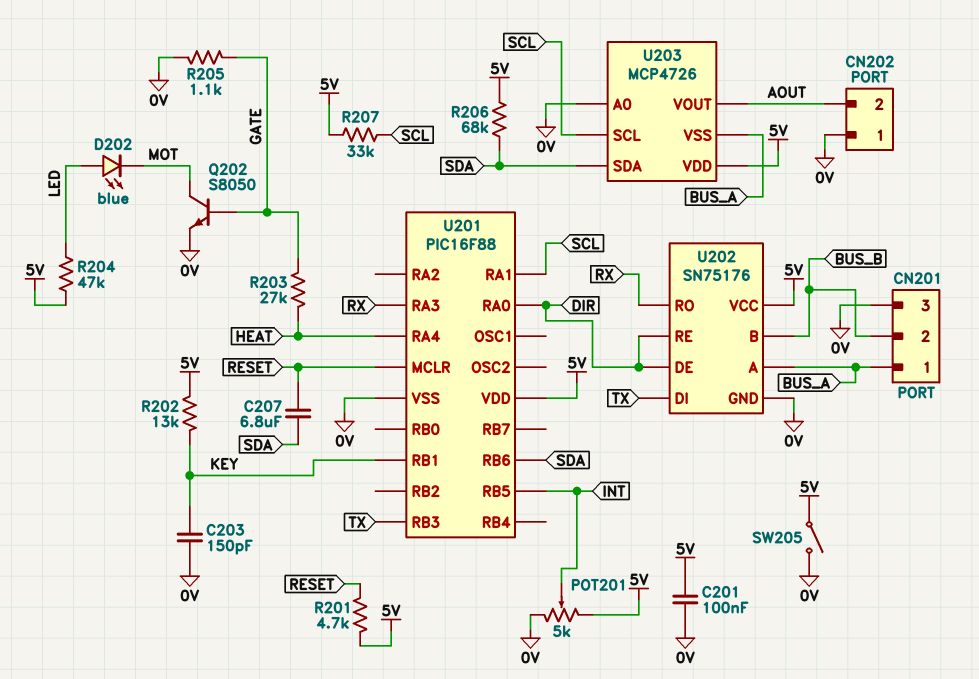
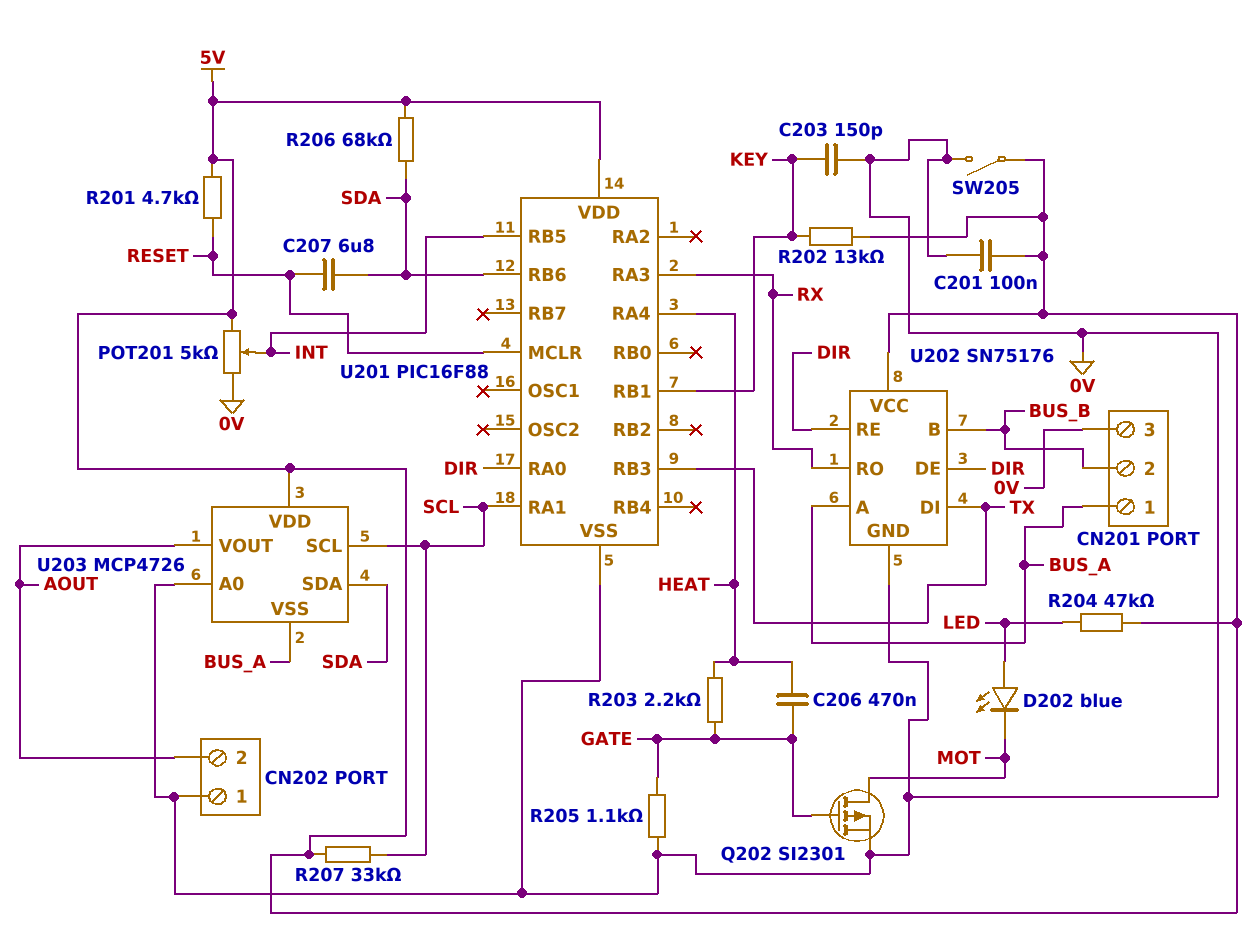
C206: none -> 470nF (GATE, HEAT)
Q202: NPN S8050 (B GATE, C MOT, E 0V) -> PMOS SI2301 (G GATE, D MOT, S 0V)
R203: 27k (GATE, HEAT) -> 2.2k (GATE, HEAT)

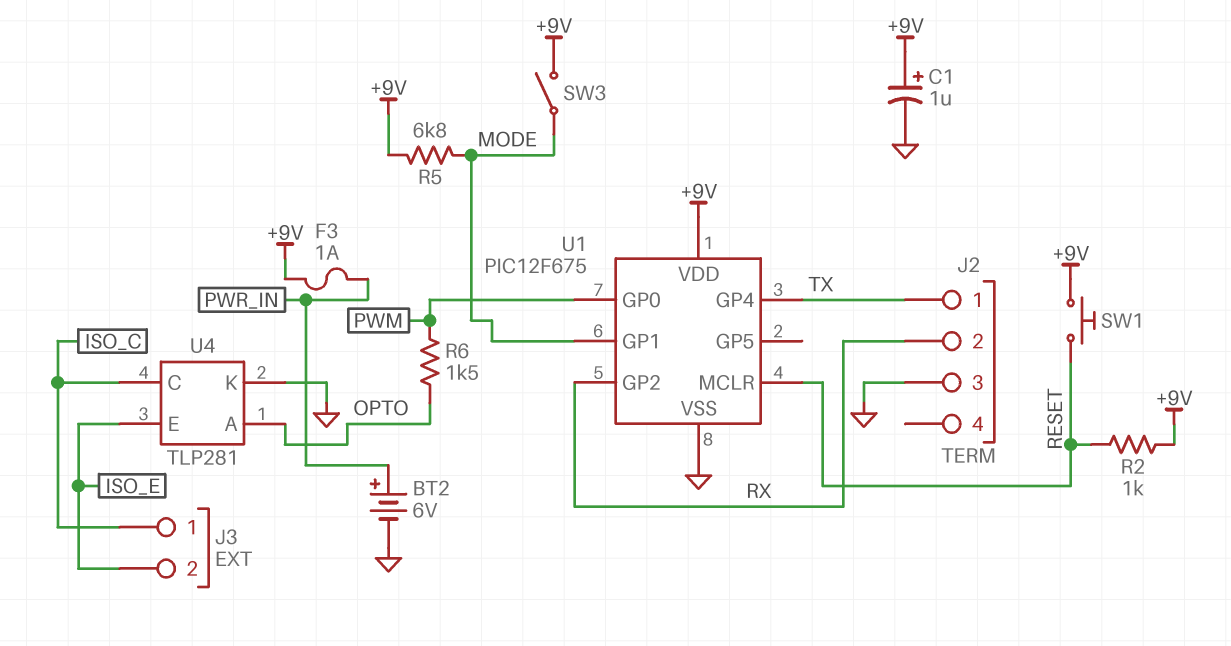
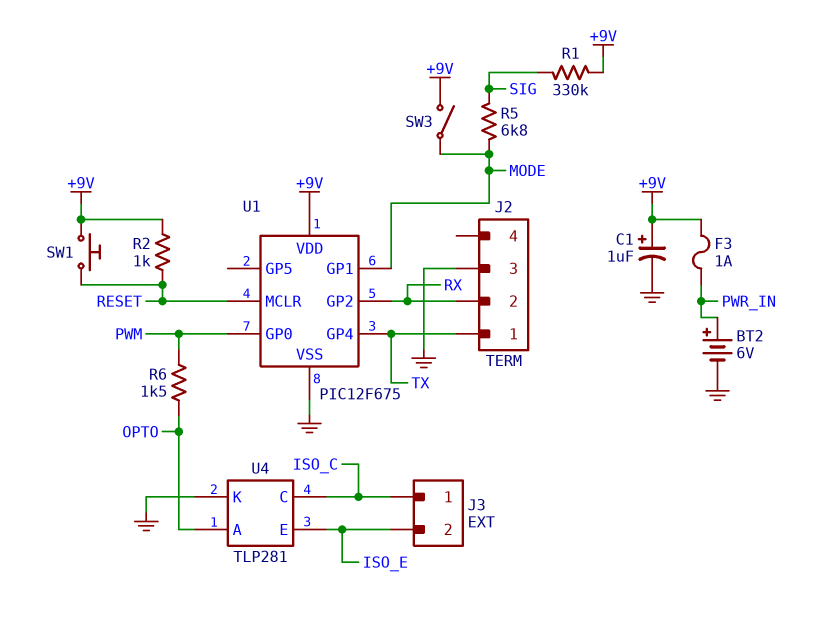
R1: none -> 330k (+9V, SIG)
R5: 6.8k (+9V, MODE) -> 6.8k (MODE, SIG)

..............................

What the exercise asks: Word for word, print the material above, but without its pictures.

Task result:
C206: none -> 470nF (GATE, HEAT)
Q202: NPN S8050 (B GATE, C MOT, E 0V) -> PMOS SI2301 (G GATE, D MOT, S 0V)
R203: 27k (GATE, HEAT) -> 2.2k (GATE, HEAT)

R1: none -> 330k (+9V, SIG)
R5: 6.8k (+9V, MODE) -> 6.8k (MODE, SIG)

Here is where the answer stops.